# TASK INSTRUCTIONS
Each line from the one containing "SW1: switch (RESET, VCC)" through the final line below must be reproduced exactly, and no others.

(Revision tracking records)
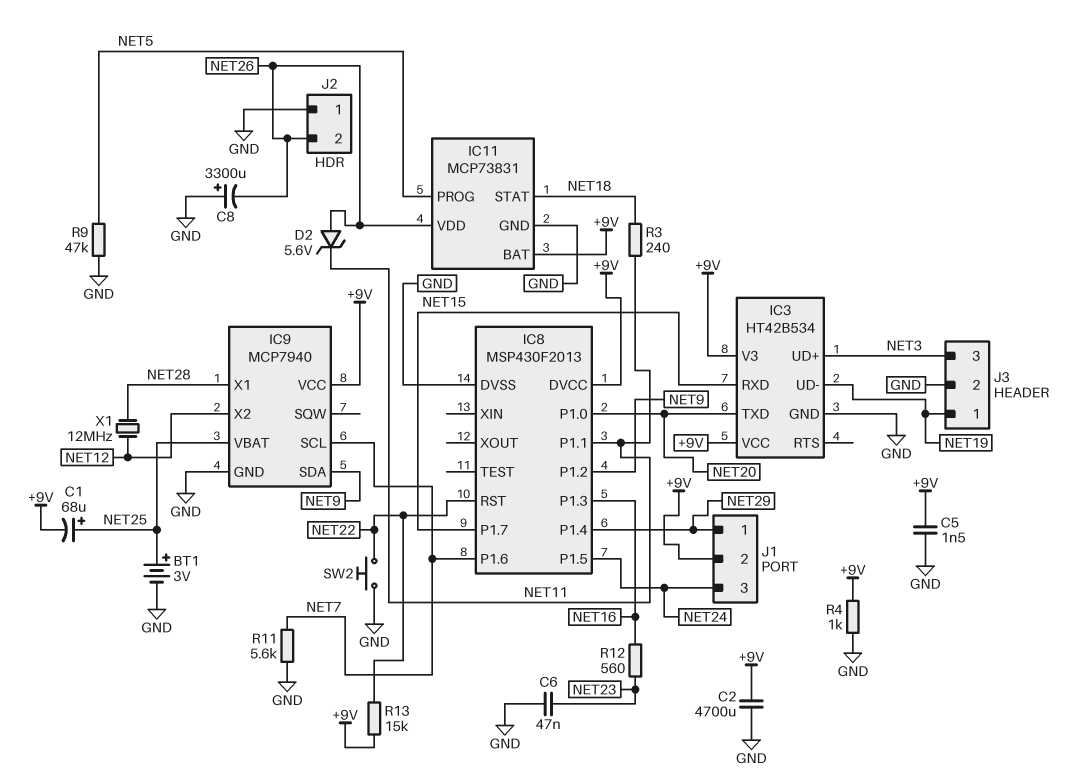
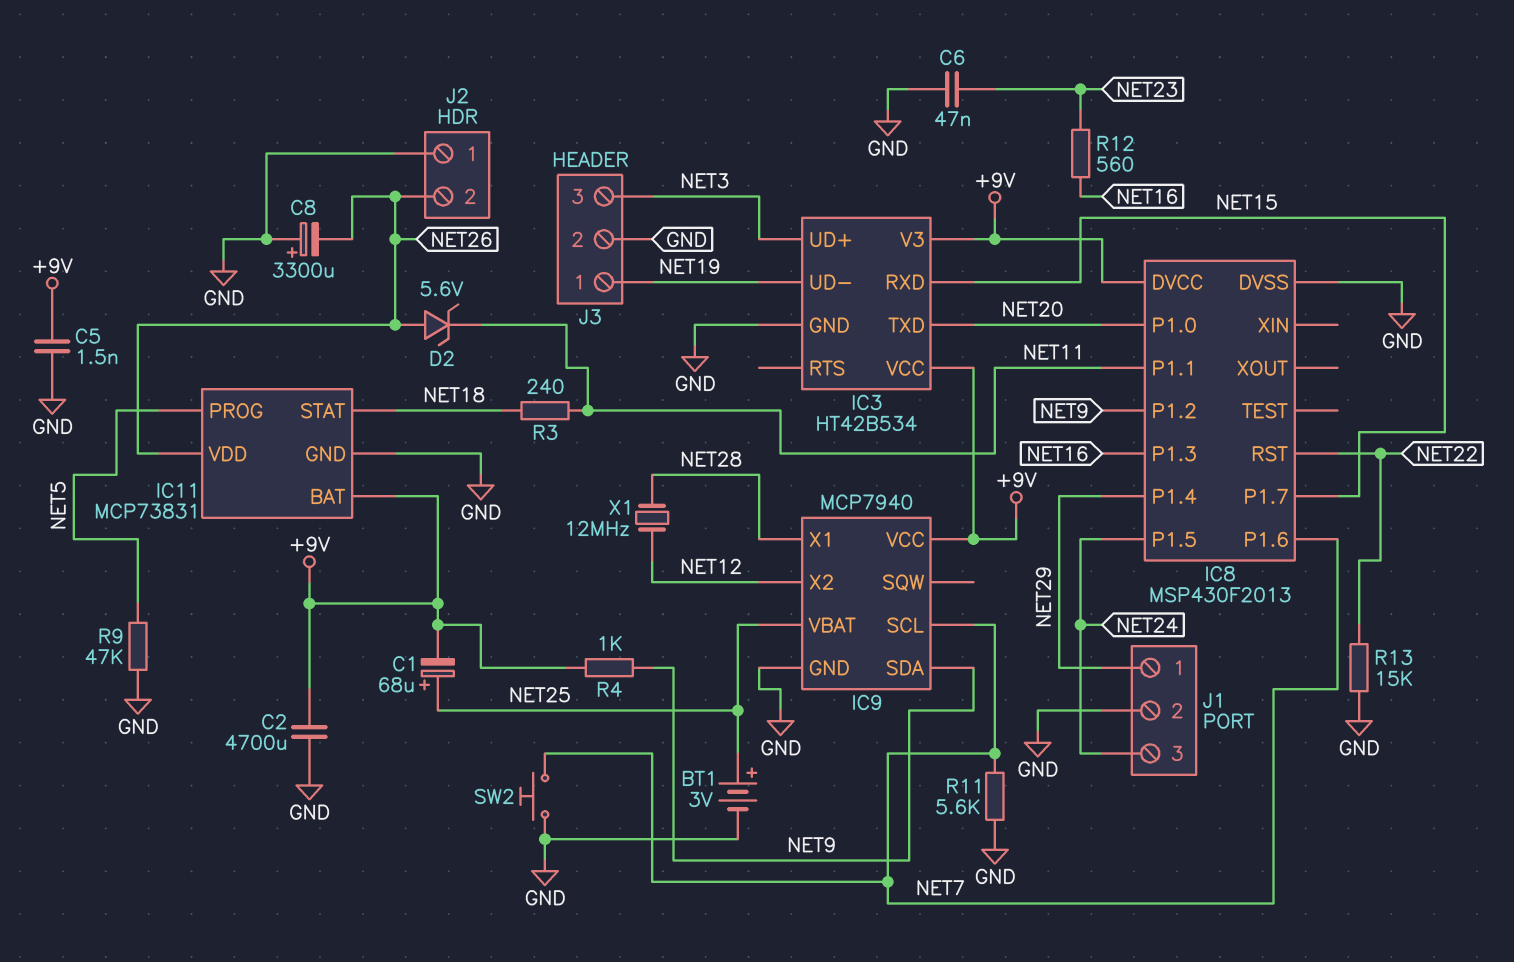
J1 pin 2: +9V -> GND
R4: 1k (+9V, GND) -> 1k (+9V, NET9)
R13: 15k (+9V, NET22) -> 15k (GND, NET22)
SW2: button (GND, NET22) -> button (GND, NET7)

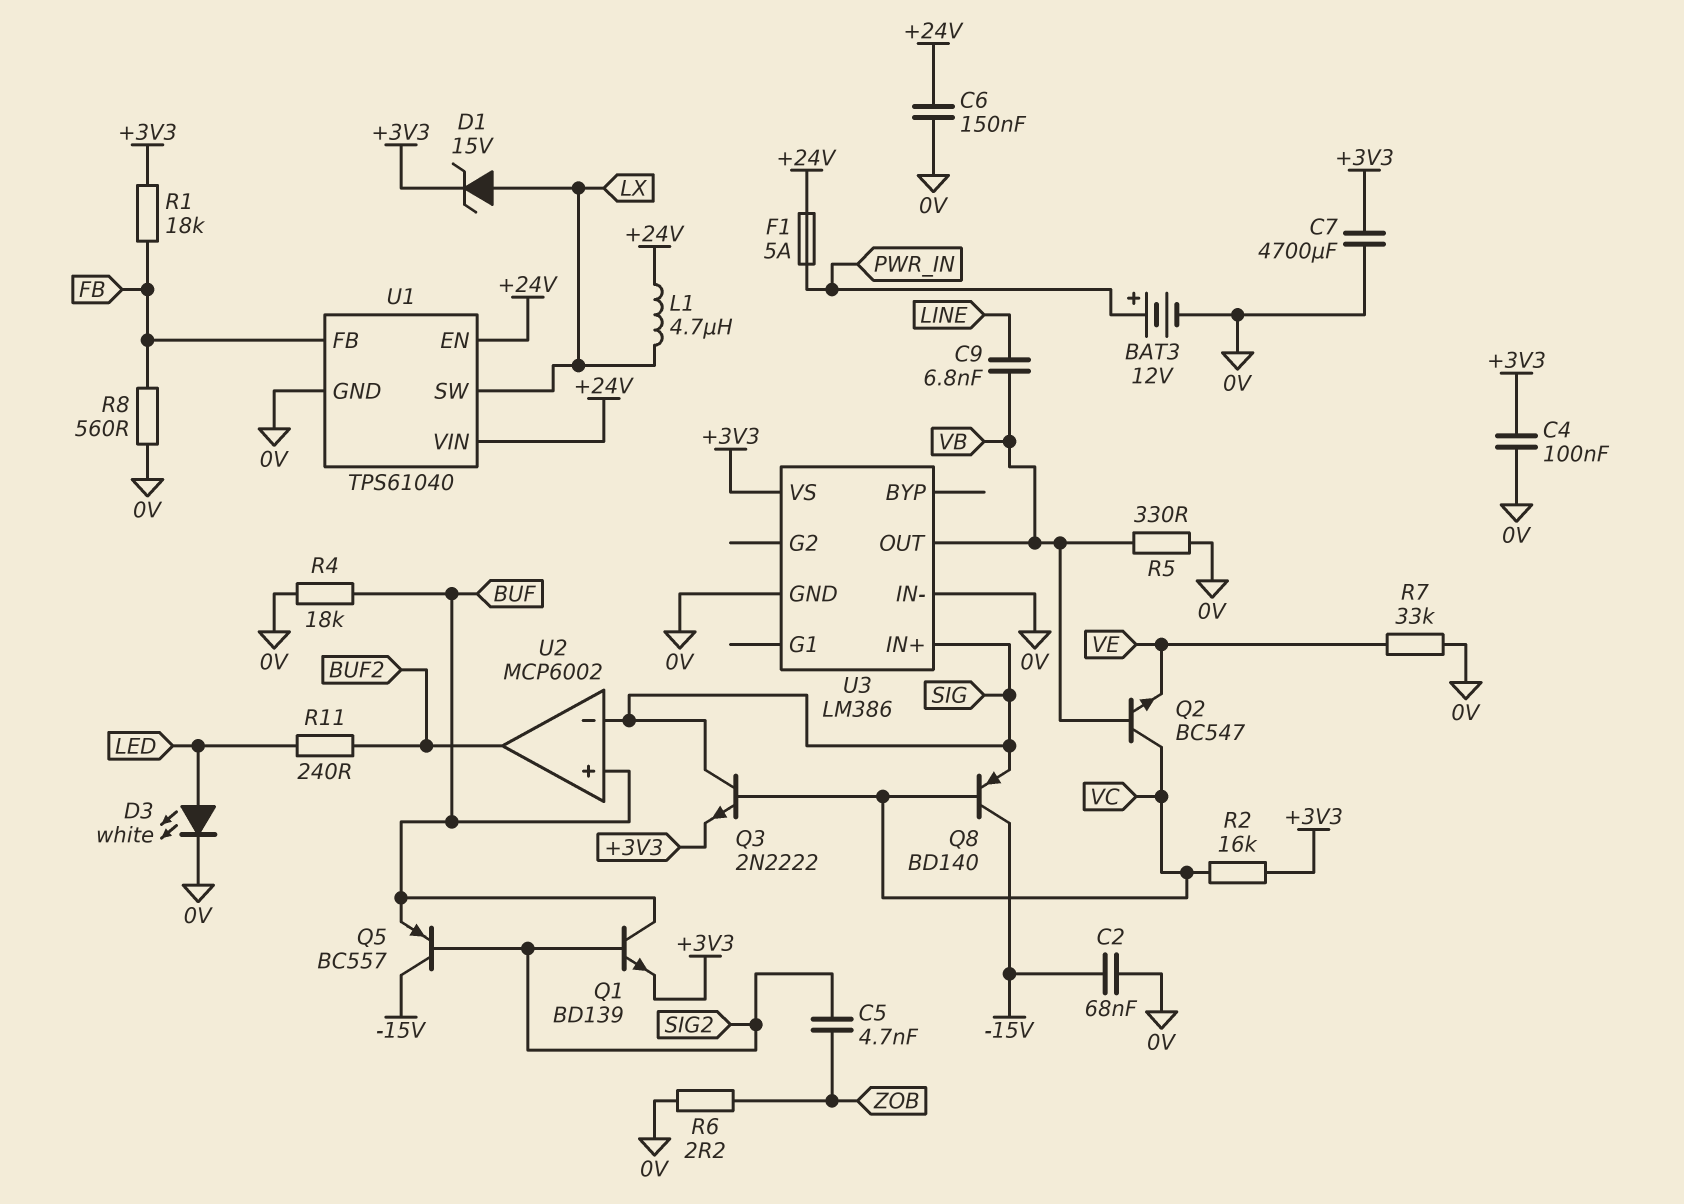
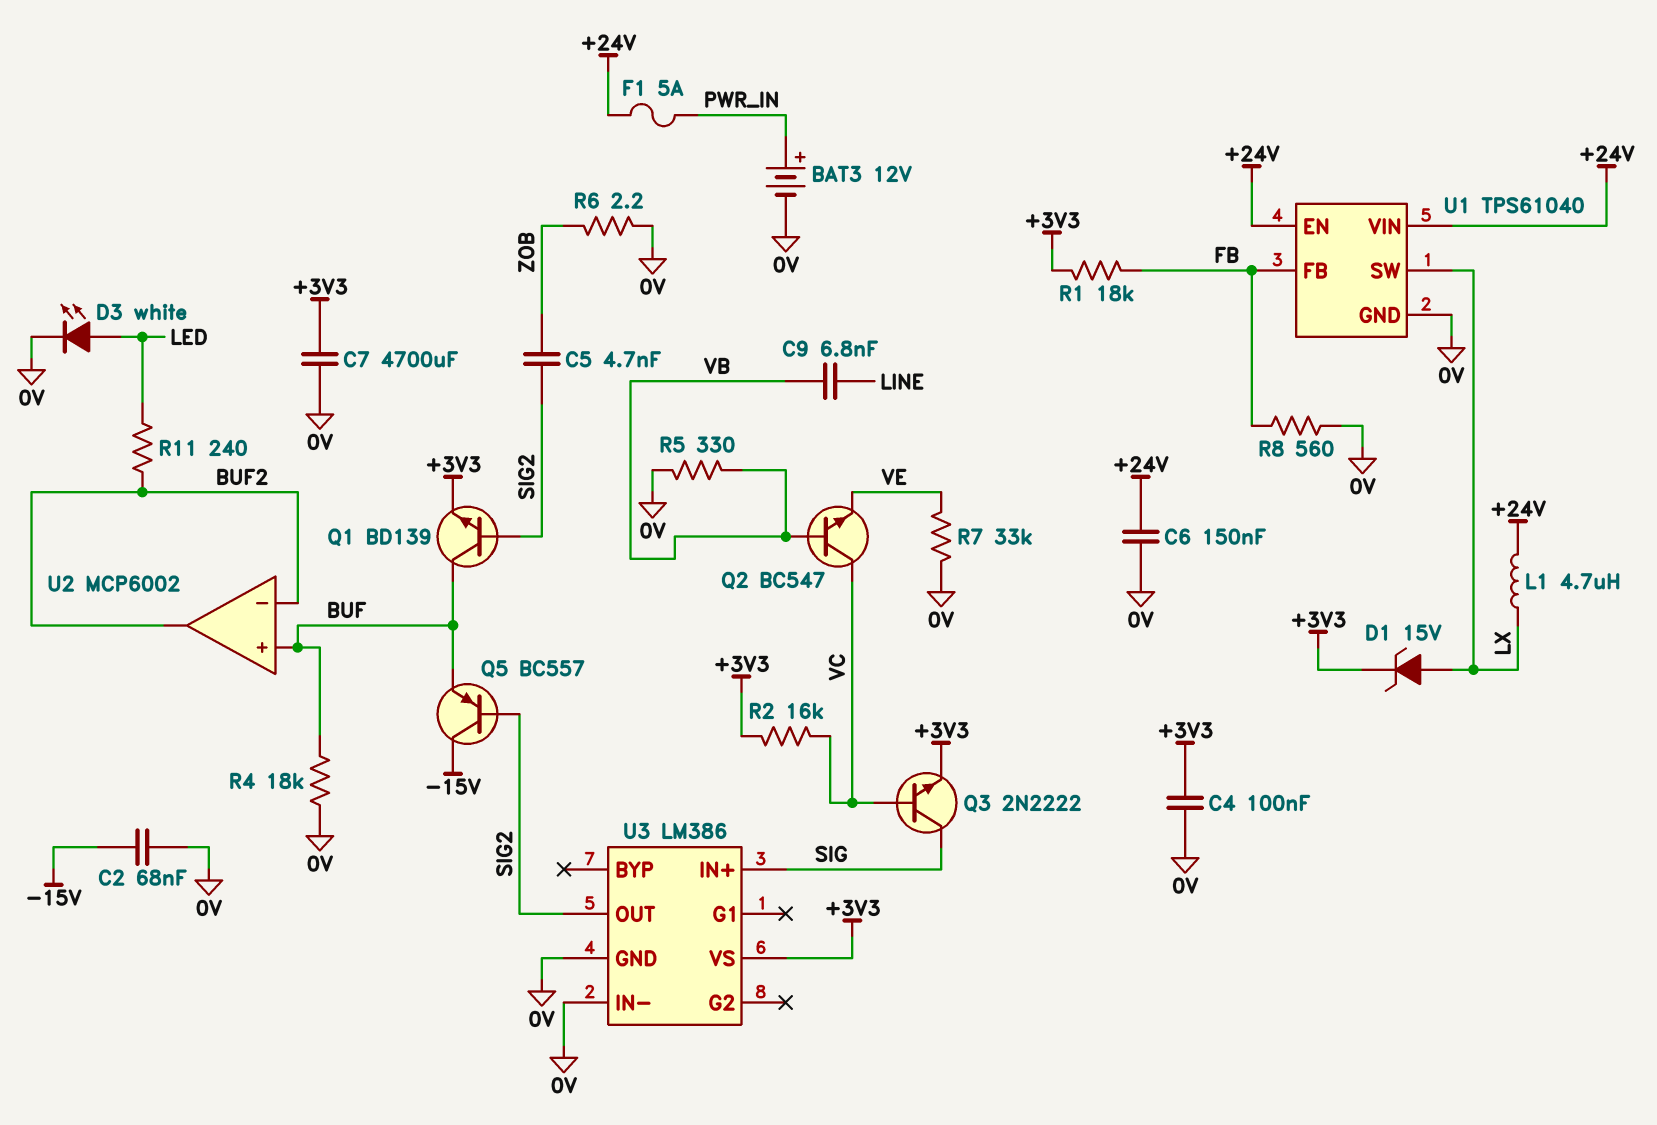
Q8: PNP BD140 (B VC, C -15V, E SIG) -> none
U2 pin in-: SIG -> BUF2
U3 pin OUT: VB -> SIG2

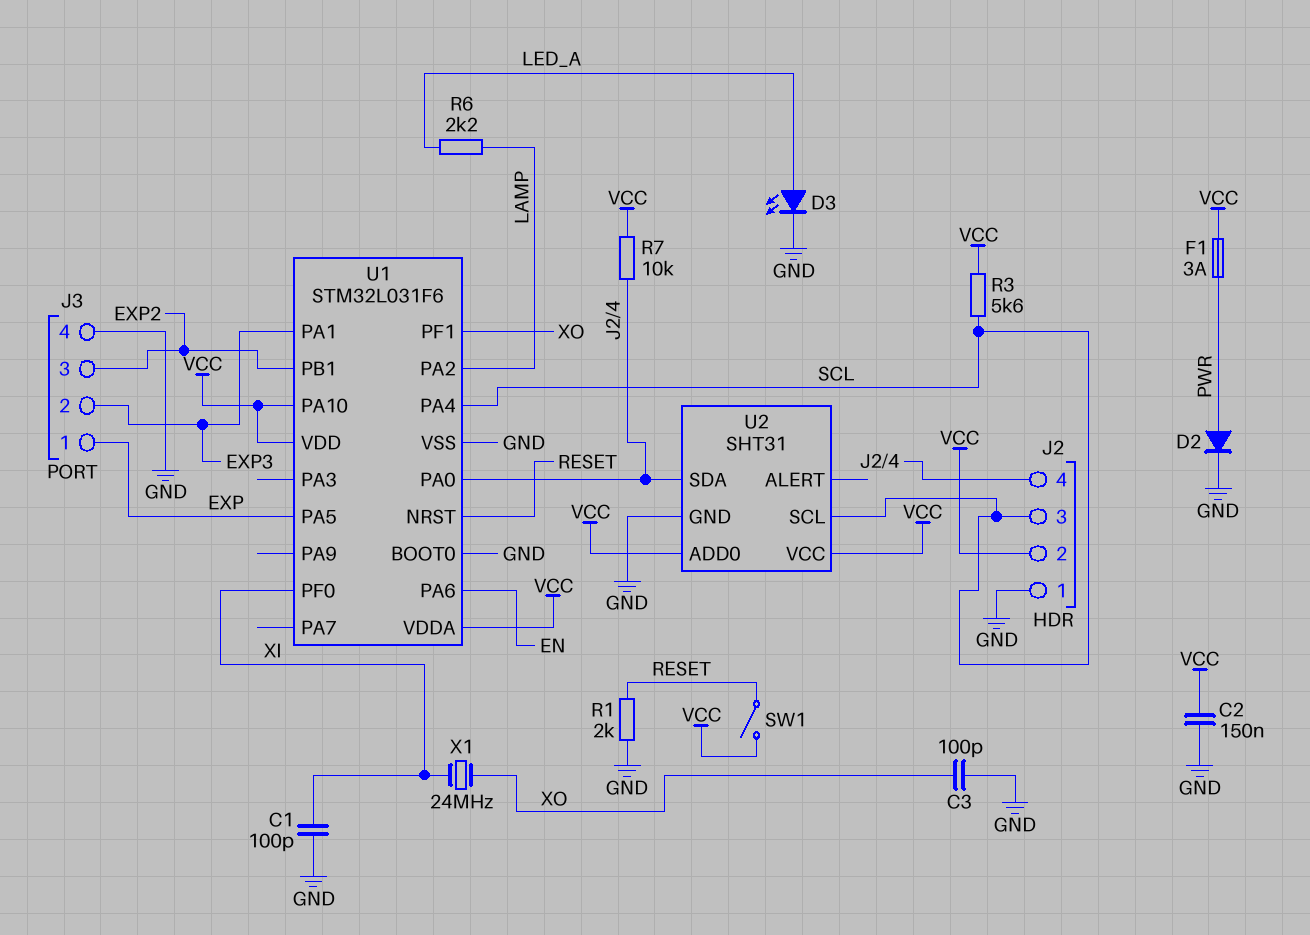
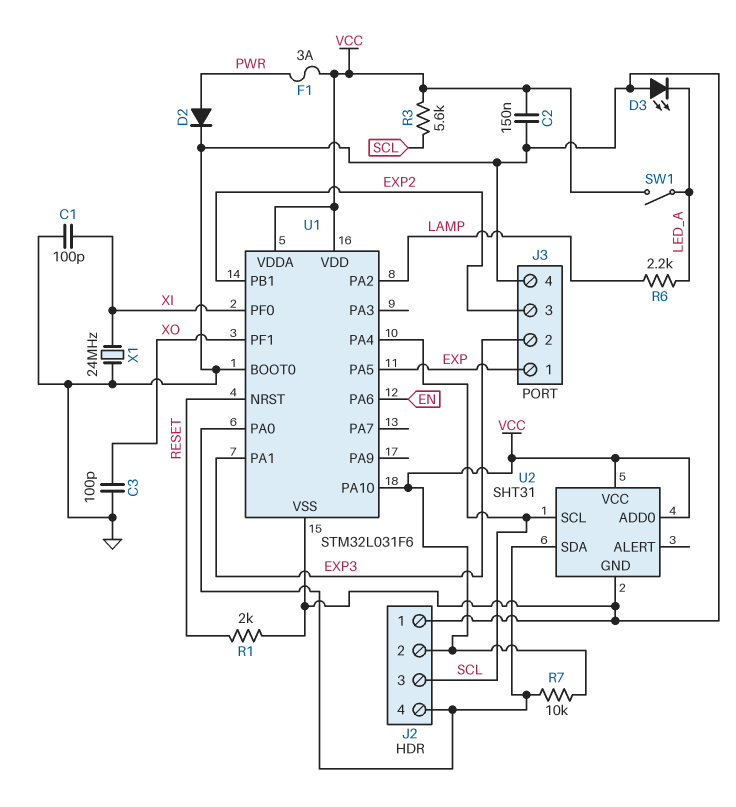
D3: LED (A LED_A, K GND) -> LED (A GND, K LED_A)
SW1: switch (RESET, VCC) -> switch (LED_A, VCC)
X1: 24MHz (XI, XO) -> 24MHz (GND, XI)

# ANSWER FOR THIS EXERCISE
SW1: switch (RESET, VCC) -> switch (LED_A, VCC)
X1: 24MHz (XI, XO) -> 24MHz (GND, XI)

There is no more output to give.